§ **How to complete this task**
Lines in the listing below that include the word "right" need to be copied.

§ **Information**

= = =

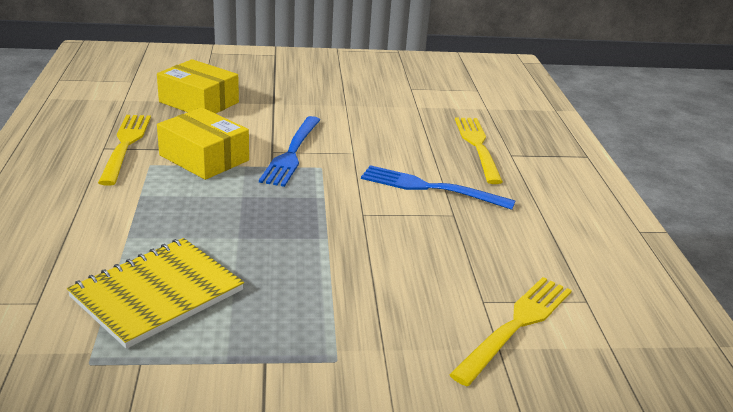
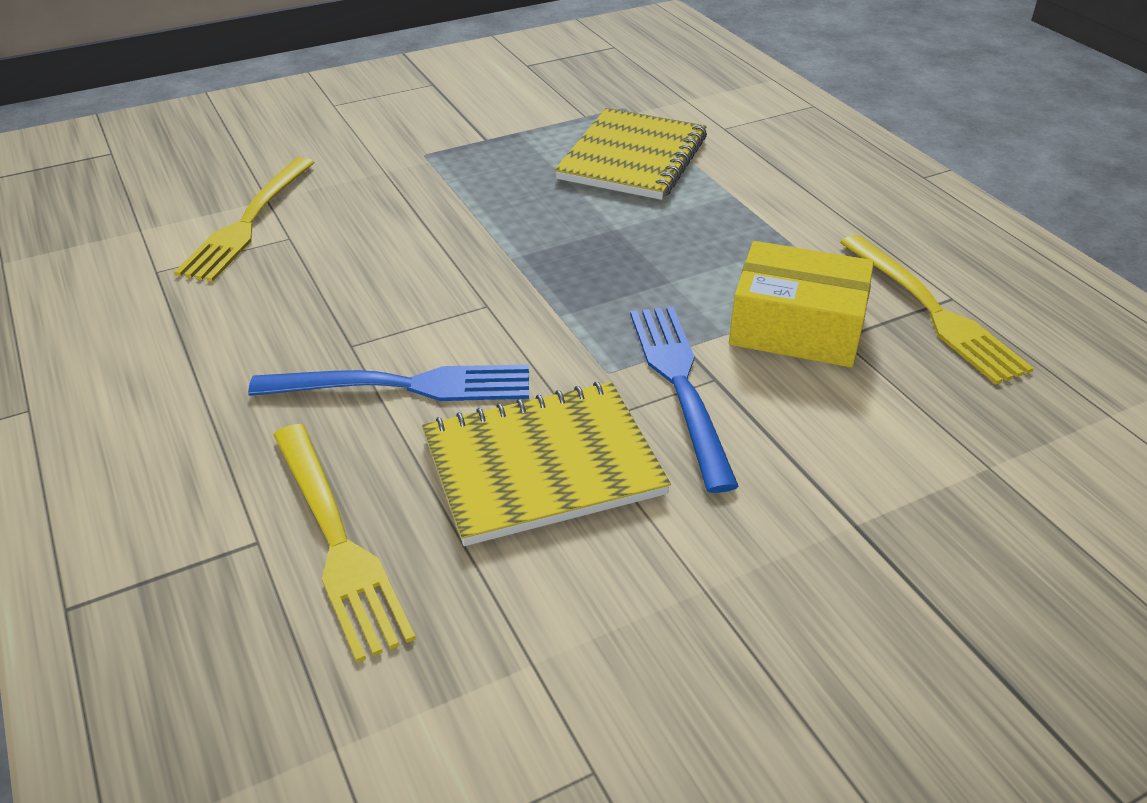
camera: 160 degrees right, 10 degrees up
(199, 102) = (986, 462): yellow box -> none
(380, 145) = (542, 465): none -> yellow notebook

= = =

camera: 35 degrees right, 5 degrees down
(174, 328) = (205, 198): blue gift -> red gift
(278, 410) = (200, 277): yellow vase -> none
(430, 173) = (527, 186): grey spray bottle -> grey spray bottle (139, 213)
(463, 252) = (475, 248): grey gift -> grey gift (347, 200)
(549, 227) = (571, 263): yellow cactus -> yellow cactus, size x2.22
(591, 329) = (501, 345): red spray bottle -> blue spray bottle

= = =

§ **Task result**
camera: 160 degrees right, 10 degrees up
camera: 35 degrees right, 5 degrees down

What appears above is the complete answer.